#### Supplied information ####

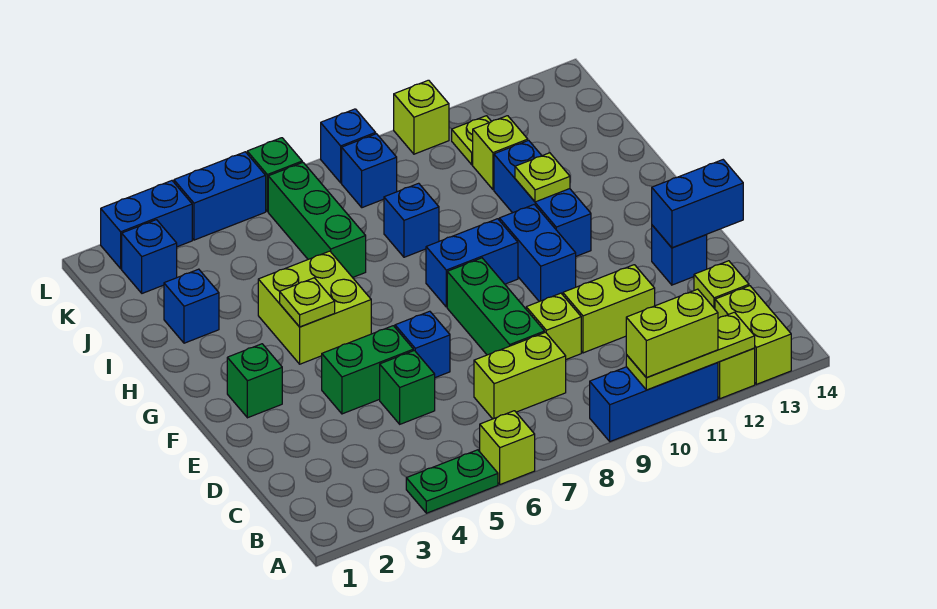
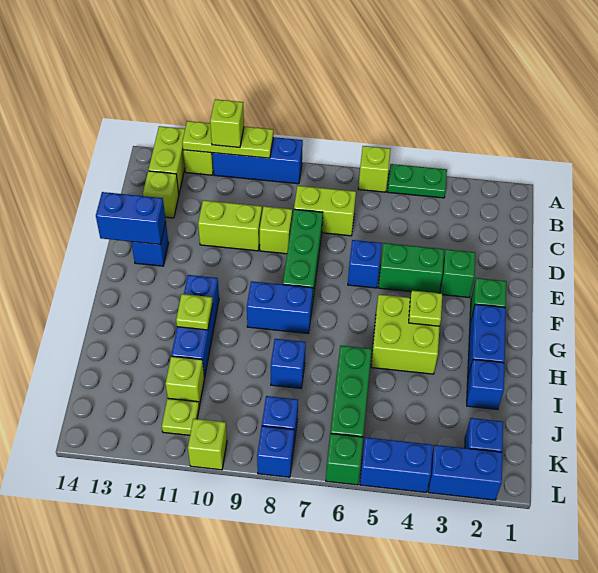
lime brick A10:A11 level 3 -> lime brick A11 level 3
green brick D5 level 1 -> green brick E3 level 1
blue brick F10:G10 level 1 -> blue brick G2:H2 level 1

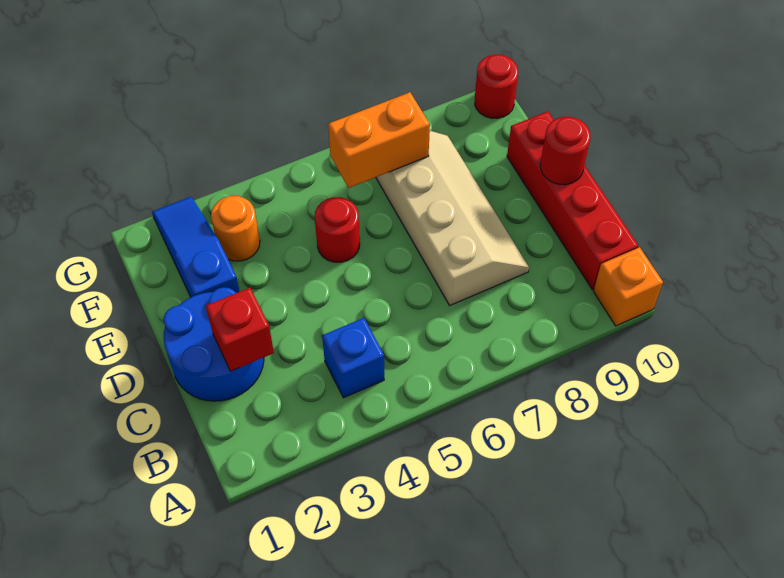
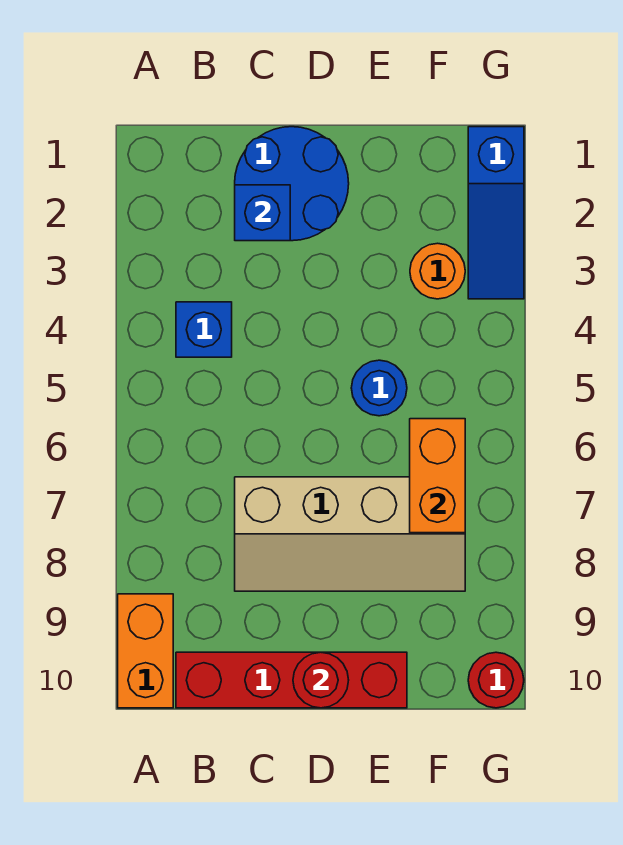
orange brick A10 level 1 -> orange brick A9:A10 level 1
red brick C2 level 2 -> blue brick C2 level 2
blue slope E2:G2 level 1 top E -> blue slope G1:G3 level 1 top 1
red round brick E5 level 1 -> blue round brick E5 level 1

####

In the entries above, take the line containing "orange brick A10" and each later line through the last, and repeat them exactly. Output nothing else.

[Task solution]
orange brick A10 level 1 -> orange brick A9:A10 level 1
red brick C2 level 2 -> blue brick C2 level 2
blue slope E2:G2 level 1 top E -> blue slope G1:G3 level 1 top 1
red round brick E5 level 1 -> blue round brick E5 level 1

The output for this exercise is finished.